Pull out every line below that holds the word "VRAW".

Data for review ▸

------------------------------------------------

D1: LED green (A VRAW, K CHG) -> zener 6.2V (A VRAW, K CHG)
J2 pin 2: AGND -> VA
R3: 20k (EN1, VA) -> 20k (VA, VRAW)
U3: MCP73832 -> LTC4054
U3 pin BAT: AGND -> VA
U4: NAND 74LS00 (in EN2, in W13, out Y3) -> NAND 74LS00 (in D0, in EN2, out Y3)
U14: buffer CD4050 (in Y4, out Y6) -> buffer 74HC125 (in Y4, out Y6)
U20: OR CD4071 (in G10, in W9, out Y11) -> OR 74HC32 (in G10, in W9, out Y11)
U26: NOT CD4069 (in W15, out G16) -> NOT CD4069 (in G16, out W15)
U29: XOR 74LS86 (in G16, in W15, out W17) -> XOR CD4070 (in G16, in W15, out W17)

------------------------------------------------

Response to this exercise ▸
D1: LED green (A VRAW, K CHG) -> zener 6.2V (A VRAW, K CHG)
R3: 20k (EN1, VA) -> 20k (VA, VRAW)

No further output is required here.